*Work instruction:* Take each line from the material below that includes the string "article" and copy it.

__________________________________________________

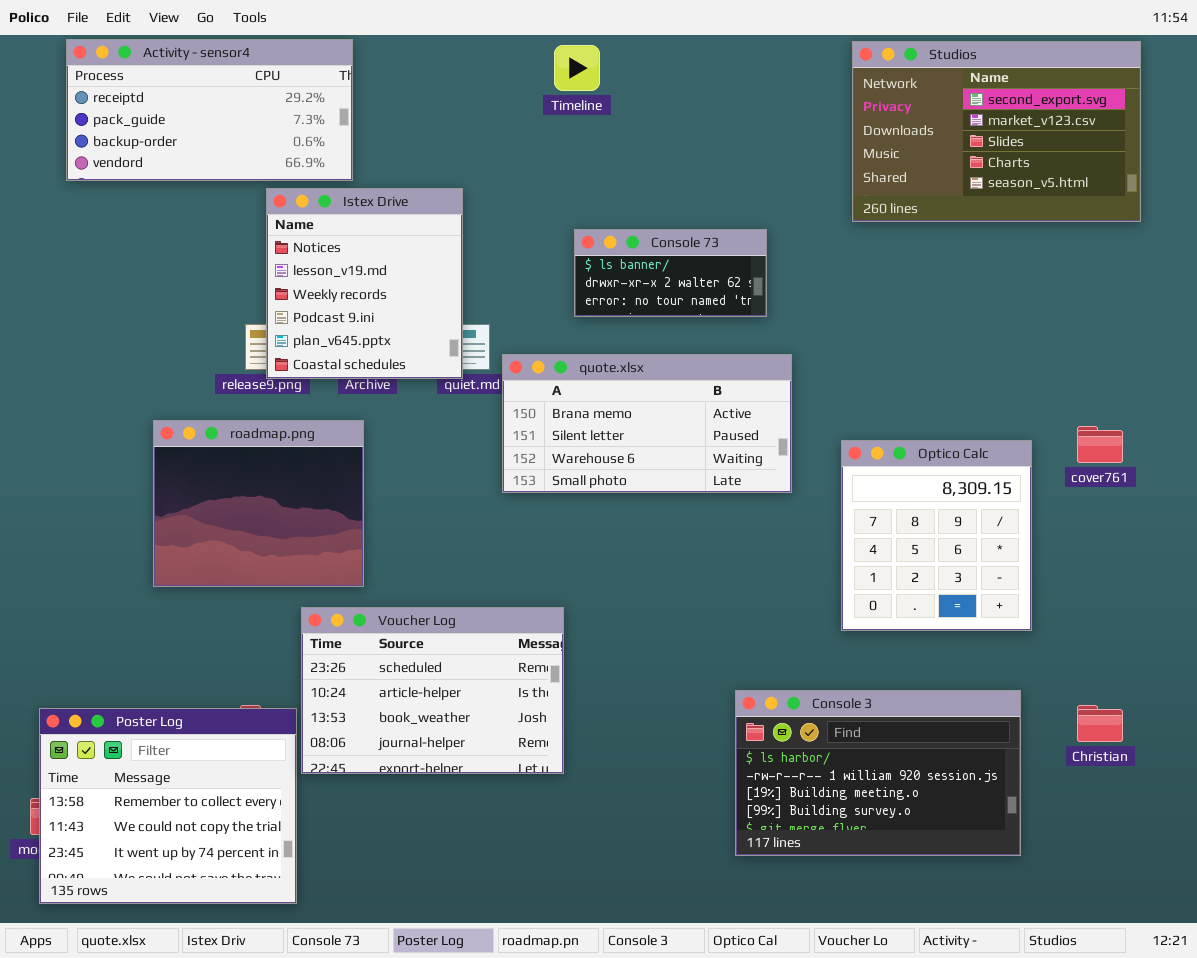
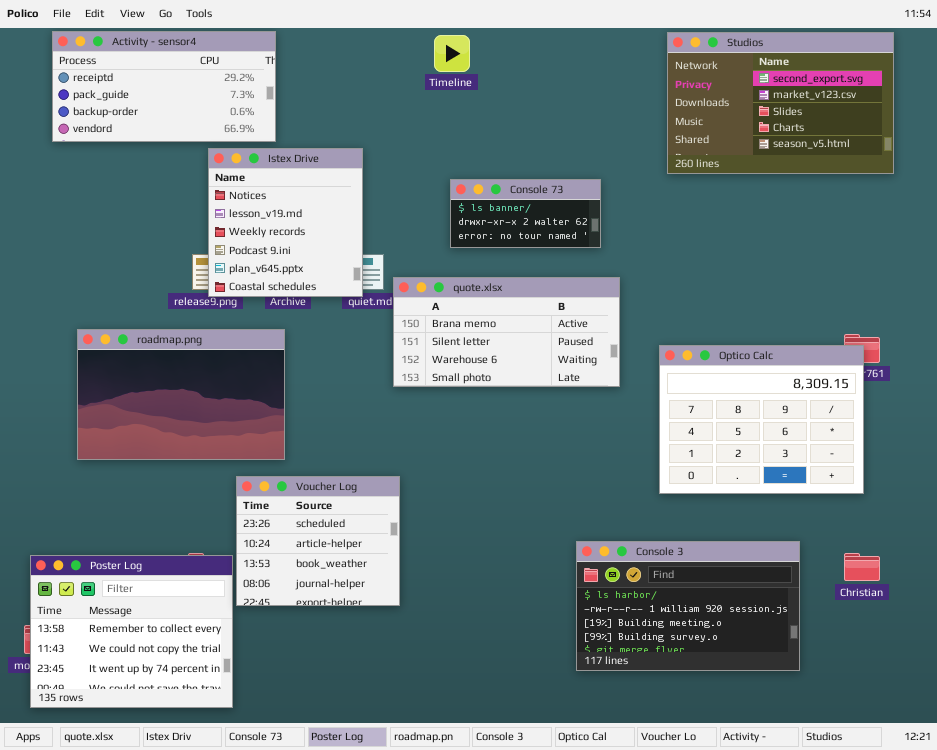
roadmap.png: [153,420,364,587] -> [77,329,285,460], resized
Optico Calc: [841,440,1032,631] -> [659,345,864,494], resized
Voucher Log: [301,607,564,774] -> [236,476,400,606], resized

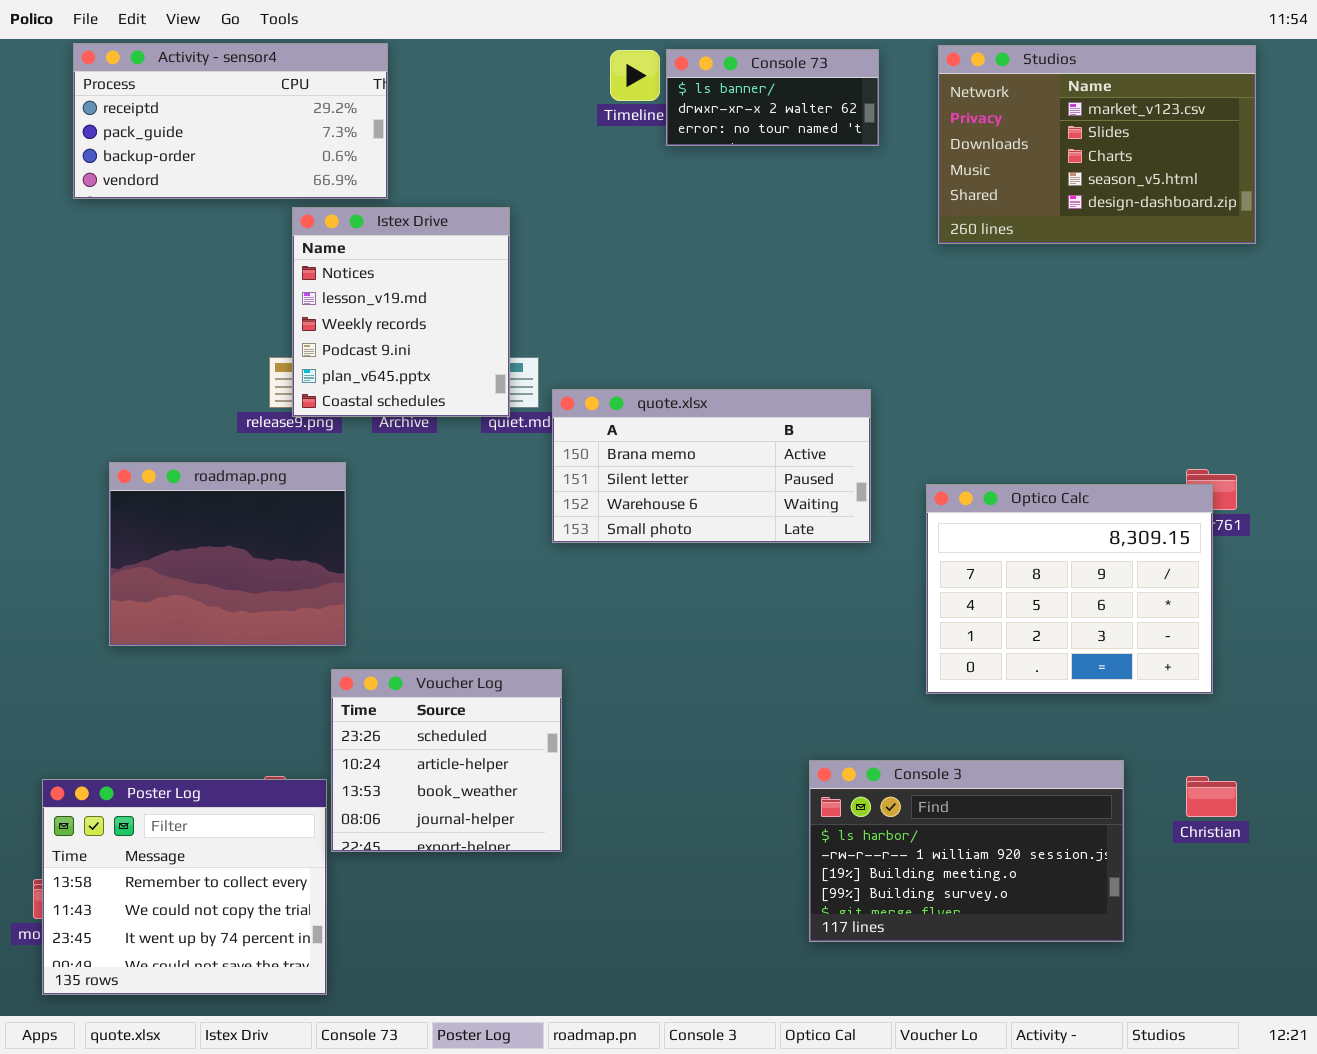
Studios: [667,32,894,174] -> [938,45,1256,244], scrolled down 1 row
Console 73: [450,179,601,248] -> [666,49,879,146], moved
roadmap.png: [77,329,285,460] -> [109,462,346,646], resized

__________________________________________________

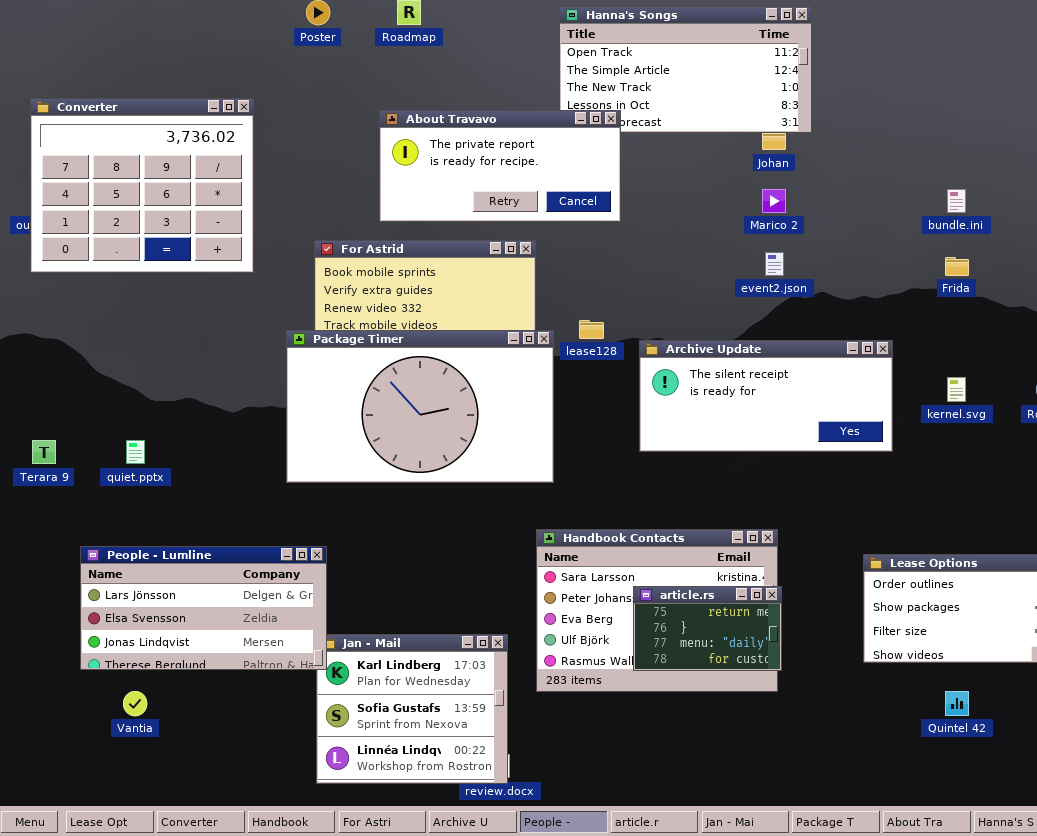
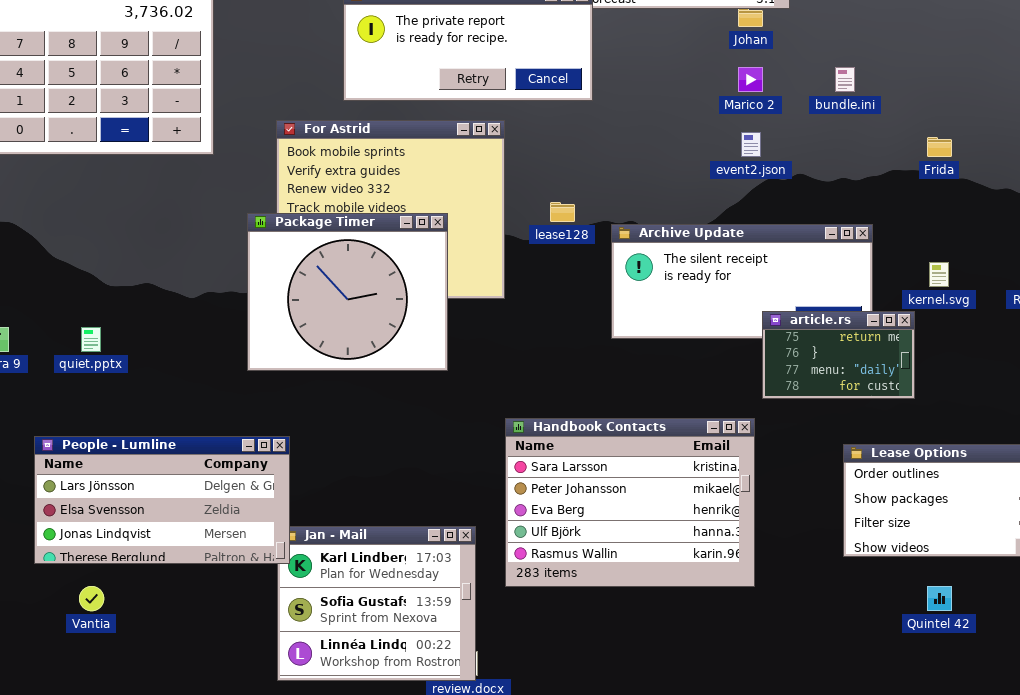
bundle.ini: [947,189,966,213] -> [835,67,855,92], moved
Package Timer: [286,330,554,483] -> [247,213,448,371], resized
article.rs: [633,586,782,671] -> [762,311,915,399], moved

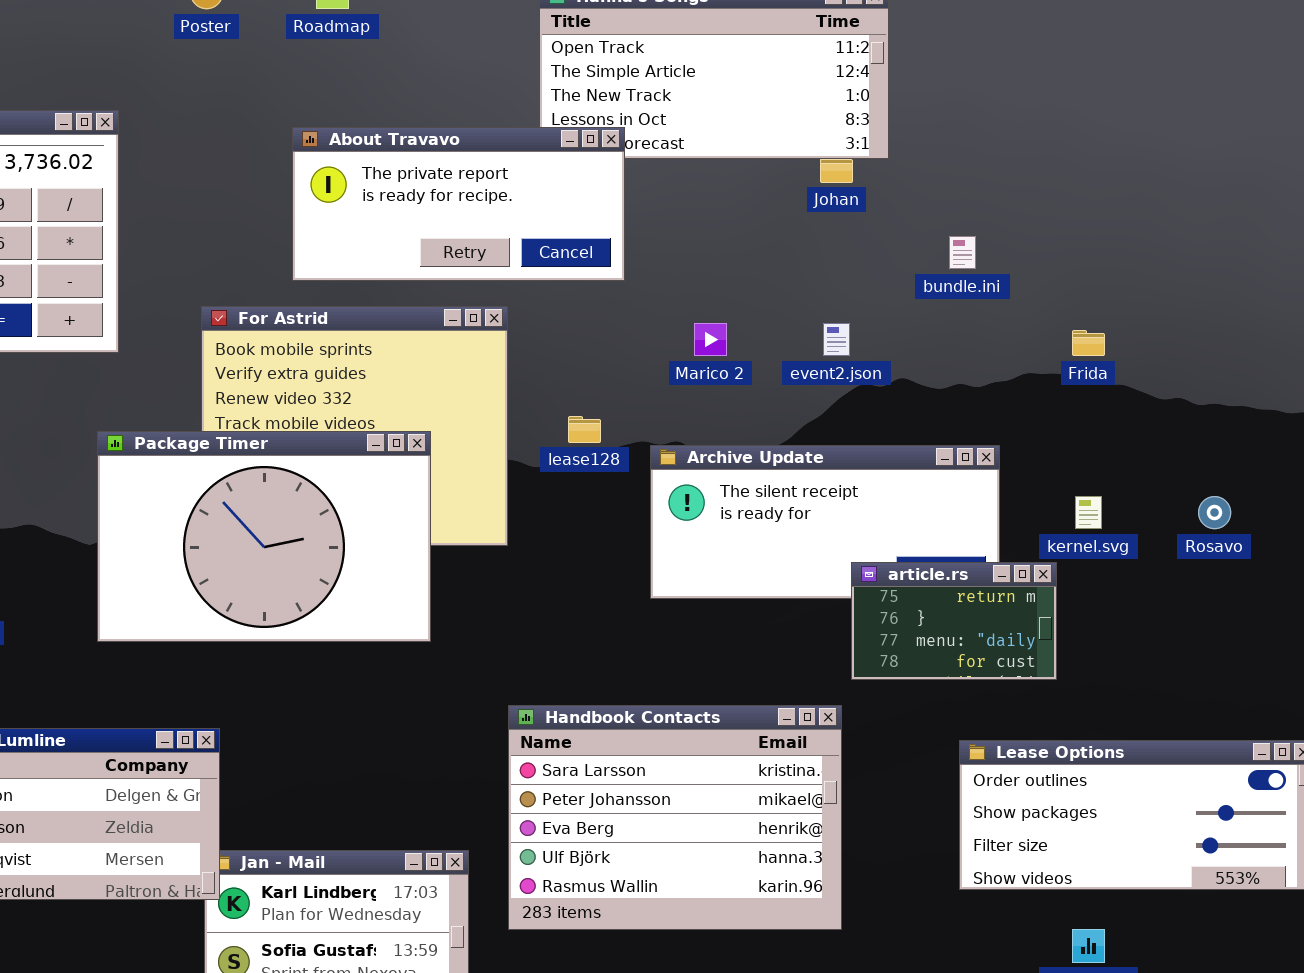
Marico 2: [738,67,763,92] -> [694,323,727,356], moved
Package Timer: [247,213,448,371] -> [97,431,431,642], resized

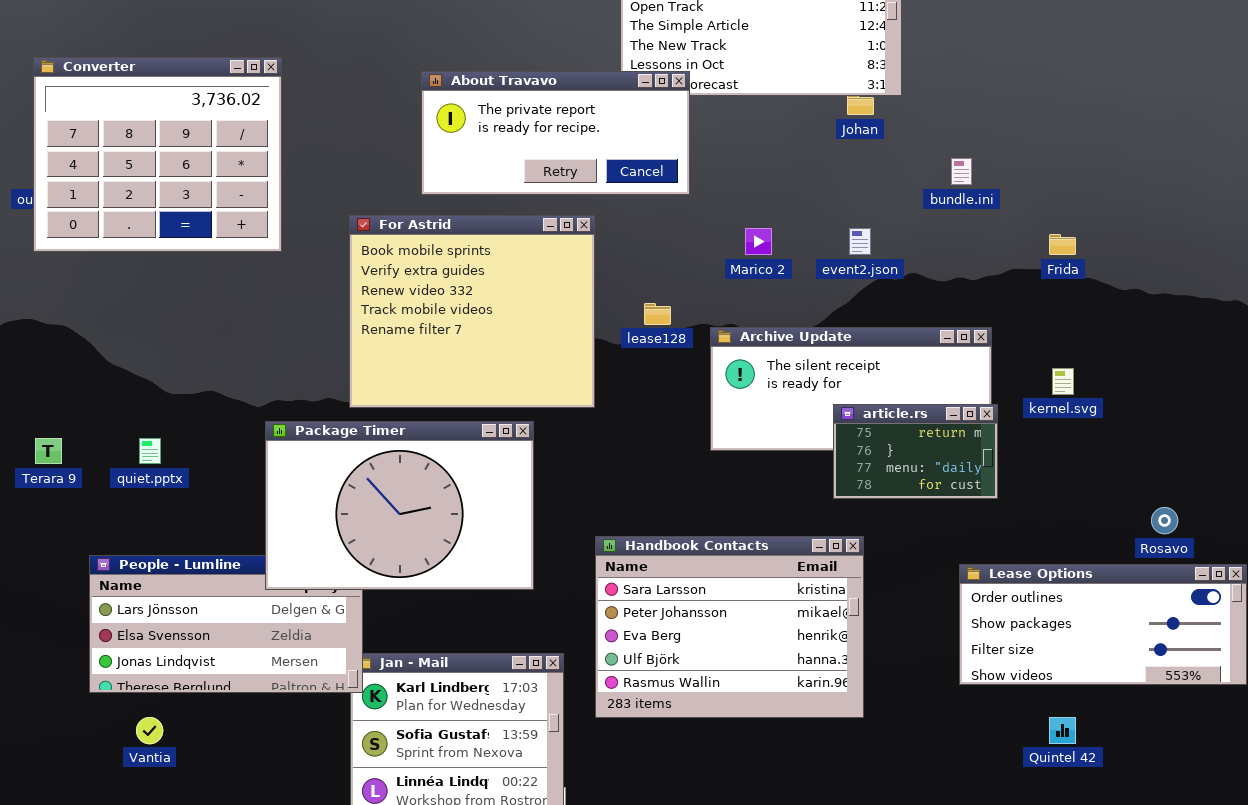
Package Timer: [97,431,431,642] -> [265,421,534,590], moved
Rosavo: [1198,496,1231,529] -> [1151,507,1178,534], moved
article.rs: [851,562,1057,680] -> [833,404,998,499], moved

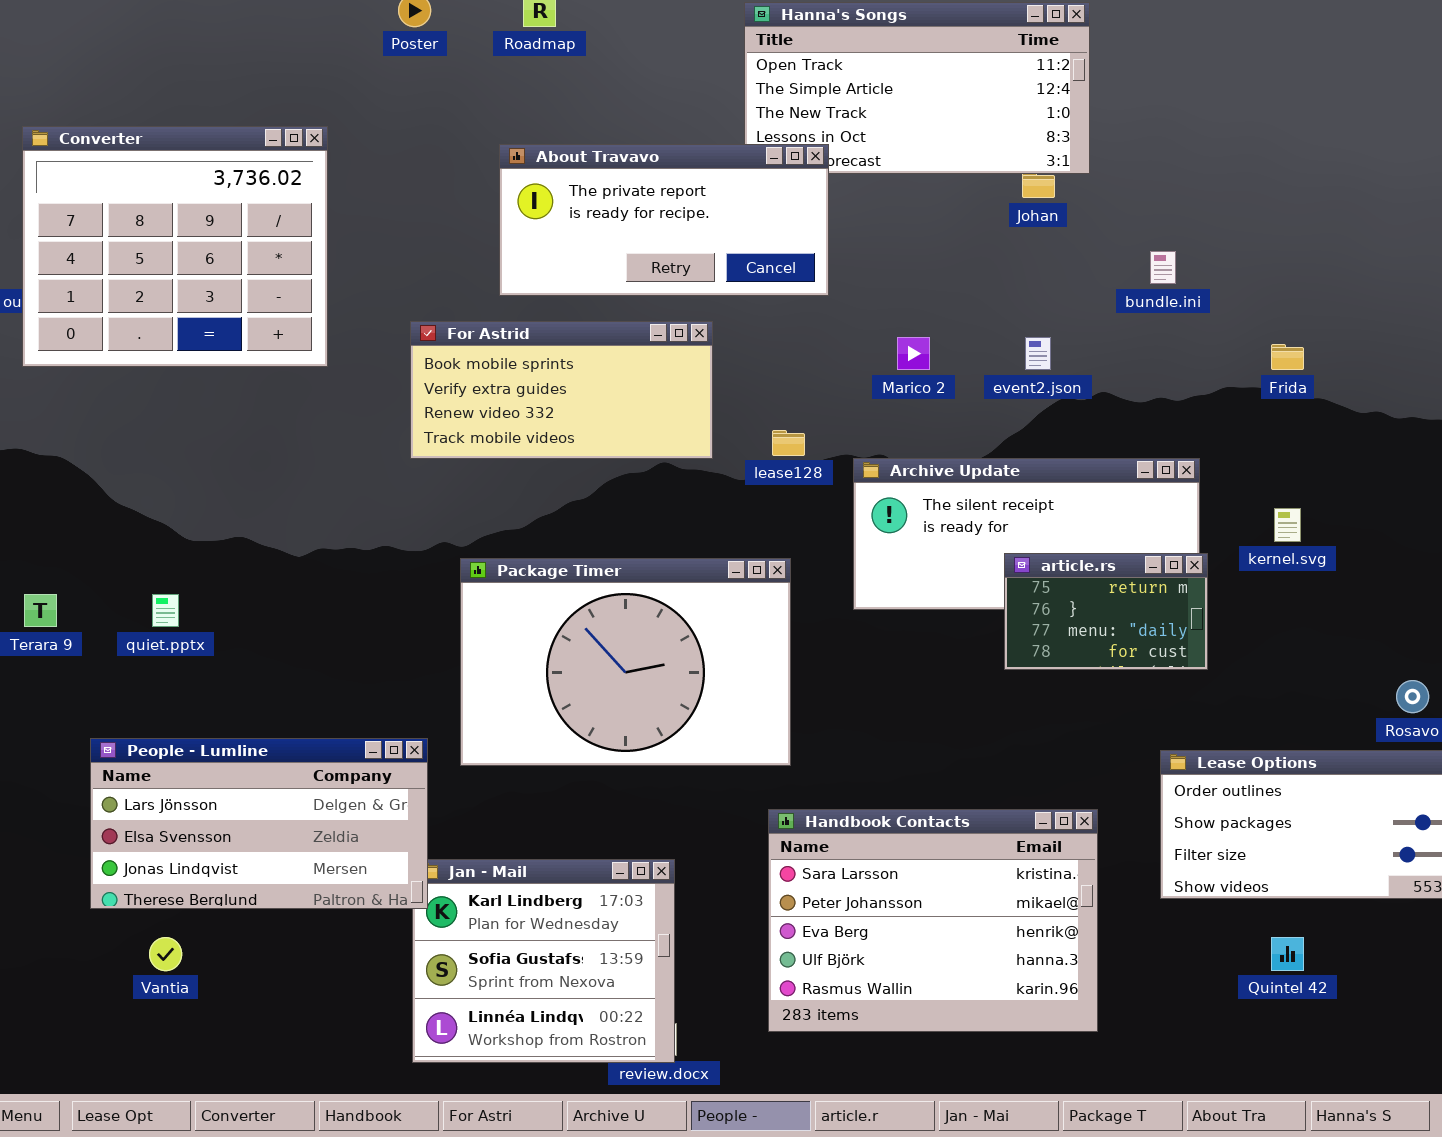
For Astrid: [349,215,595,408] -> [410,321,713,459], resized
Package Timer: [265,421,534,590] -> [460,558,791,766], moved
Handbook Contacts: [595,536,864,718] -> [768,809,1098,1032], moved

__________________________________________________

*Exercise result:*
article.rs: [633,586,782,671] -> [762,311,915,399], moved
article.rs: [851,562,1057,680] -> [833,404,998,499], moved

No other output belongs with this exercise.